Pull out the lines from the one containing "turquoise ruler: 1 -> 3" through the final line of the listing below and repeat them exactly. Leave the pictures behind.
------
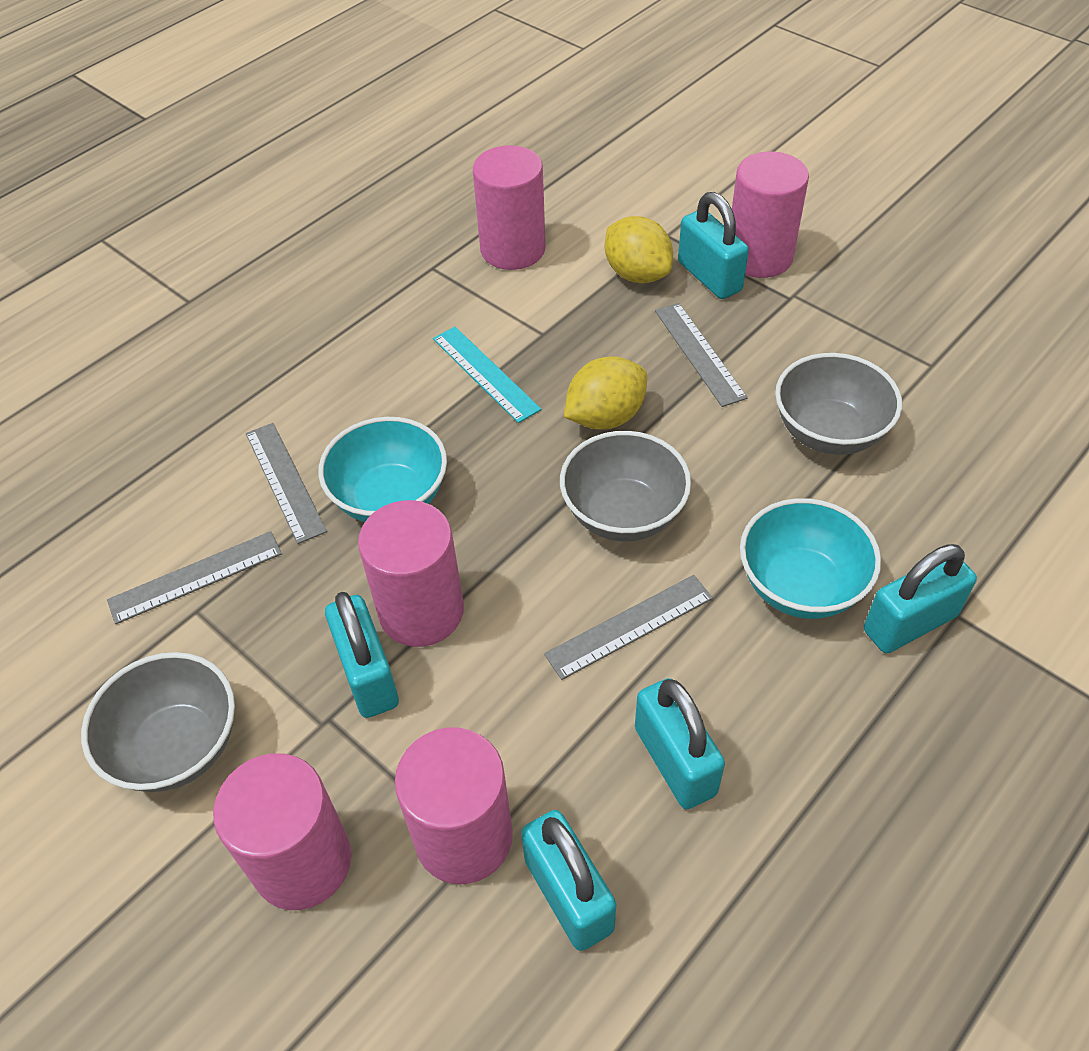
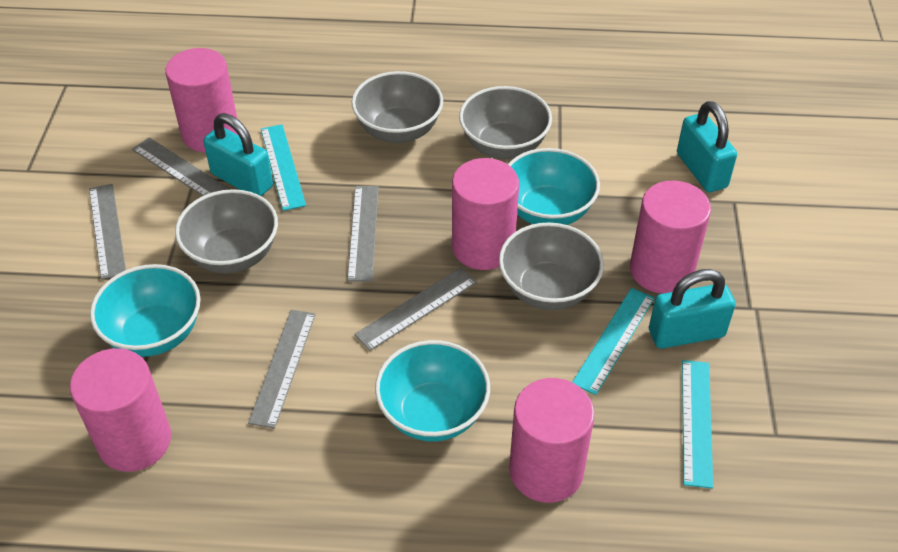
grey bowl: 3 -> 4
grey ruler: 4 -> 5
turquoise bowl: 2 -> 3
turquoise padlock: 5 -> 3
turquoise ruler: 1 -> 3
yellow lemon: 2 -> 0

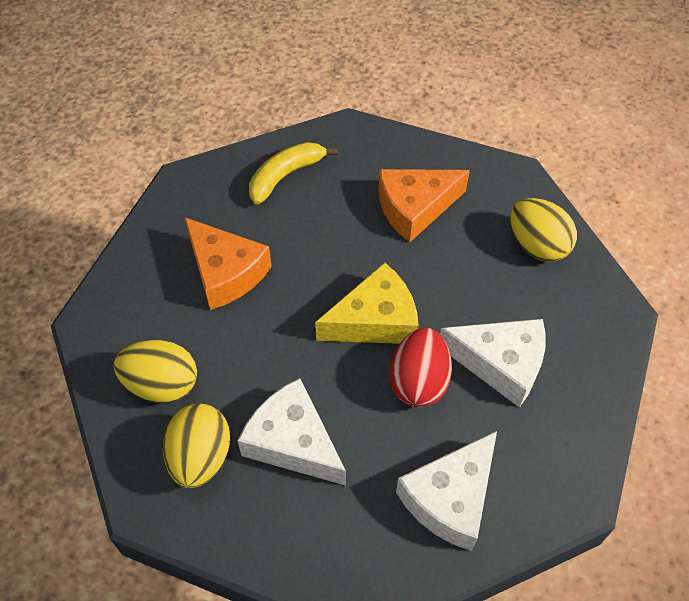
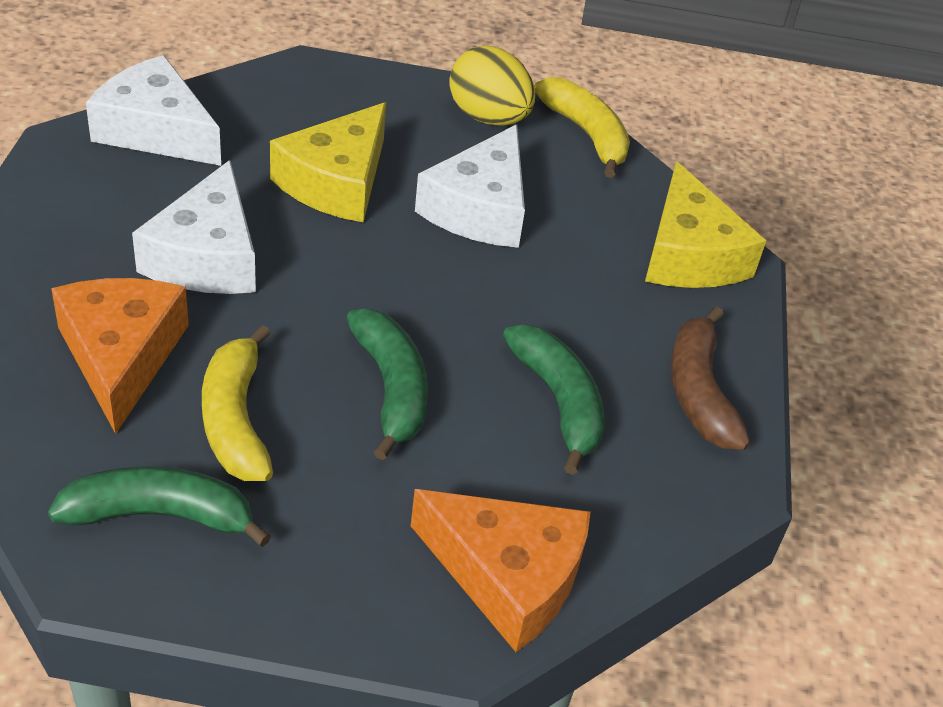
brown banana: 0 -> 1
green banana: 0 -> 3
red egg: 1 -> 0
yellow banana: 1 -> 2
yellow cheese: 1 -> 2
yellow egg: 3 -> 1

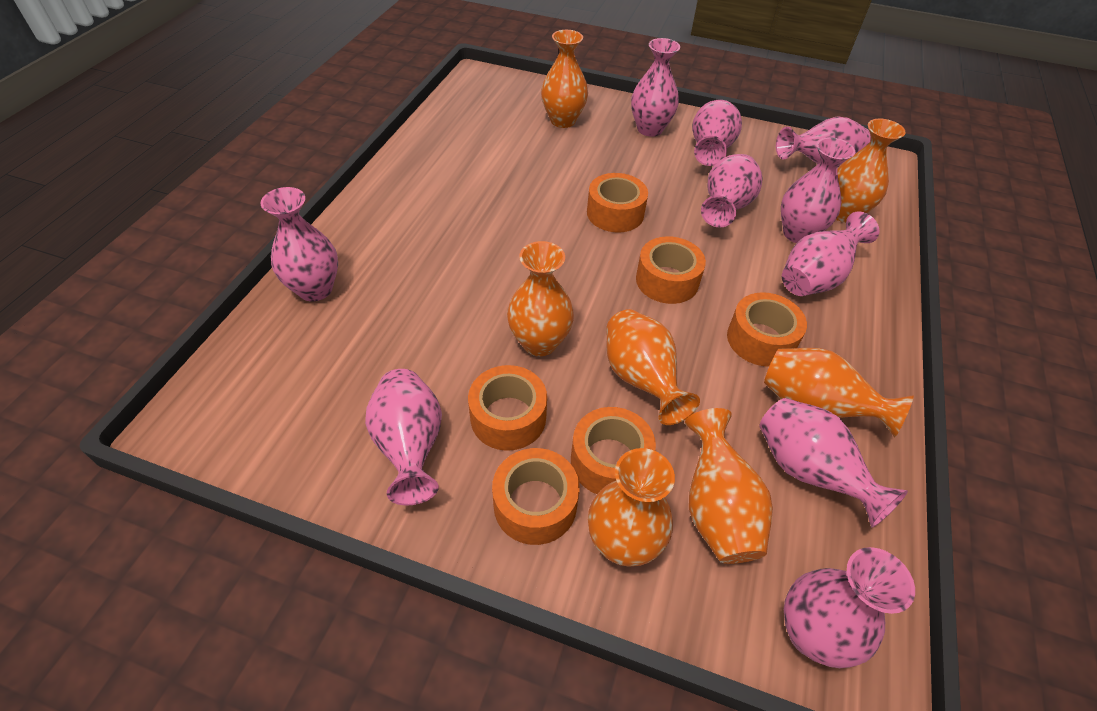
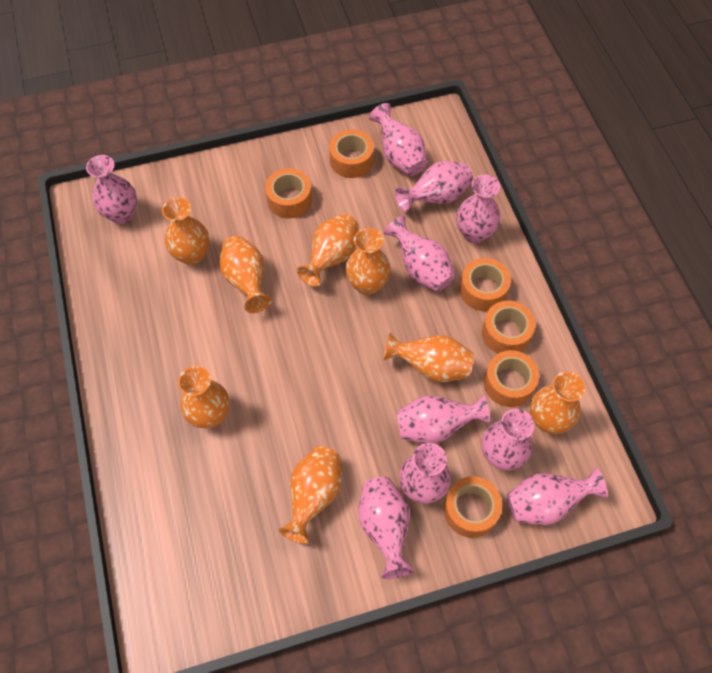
orange vase: 7 -> 8

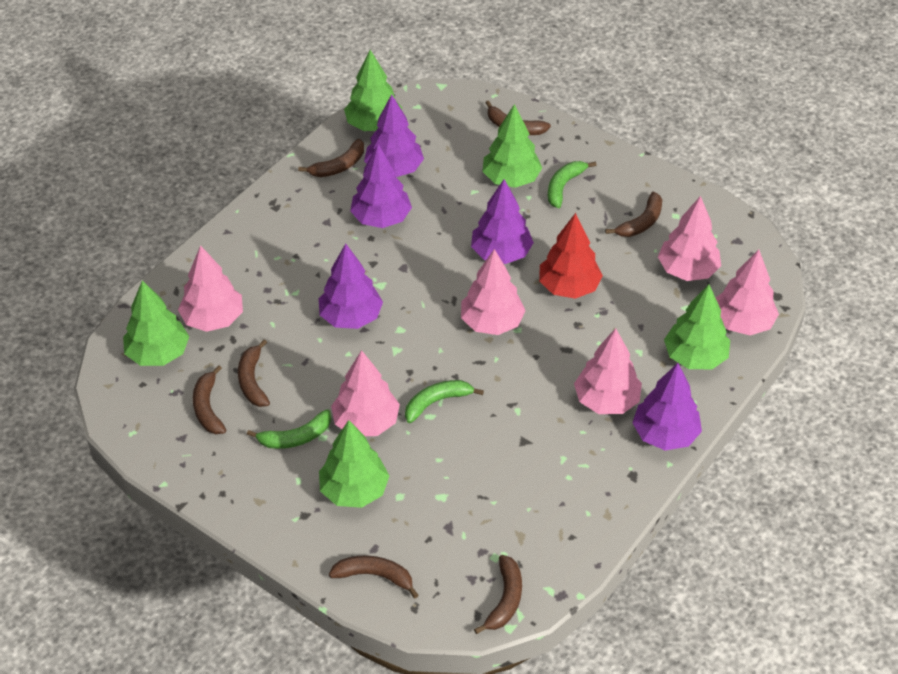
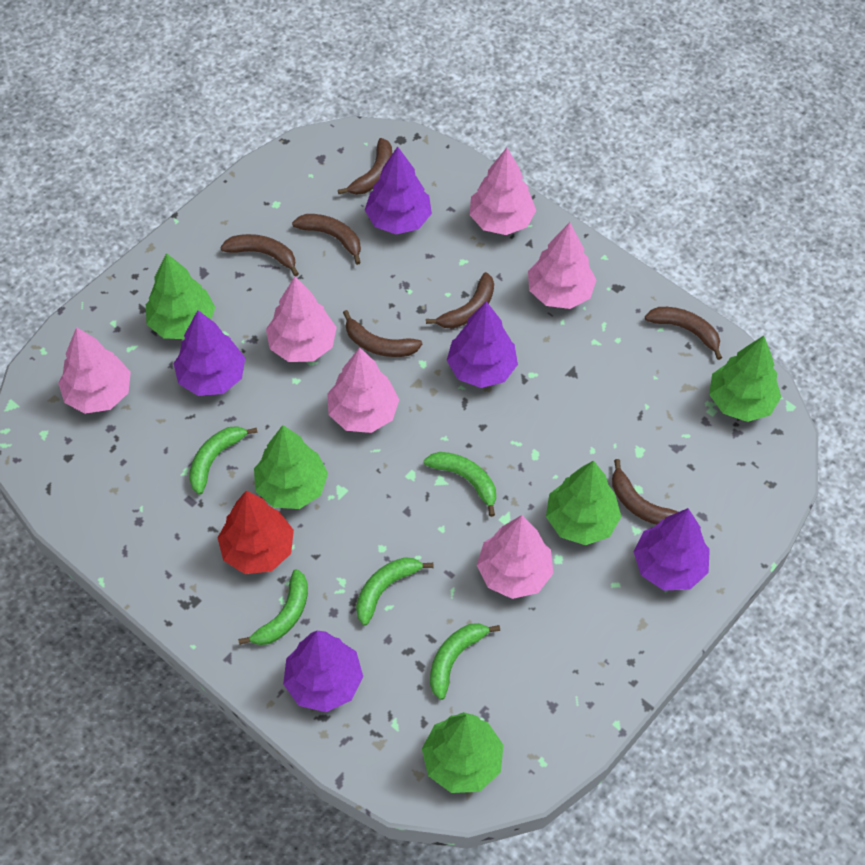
green banana: 3 -> 5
------
## SOLVED PROBLEM
turquoise ruler: 1 -> 3
yellow lemon: 2 -> 0

brown banana: 0 -> 1
green banana: 0 -> 3
red egg: 1 -> 0
yellow banana: 1 -> 2
yellow cheese: 1 -> 2
yellow egg: 3 -> 1

orange vase: 7 -> 8

green banana: 3 -> 5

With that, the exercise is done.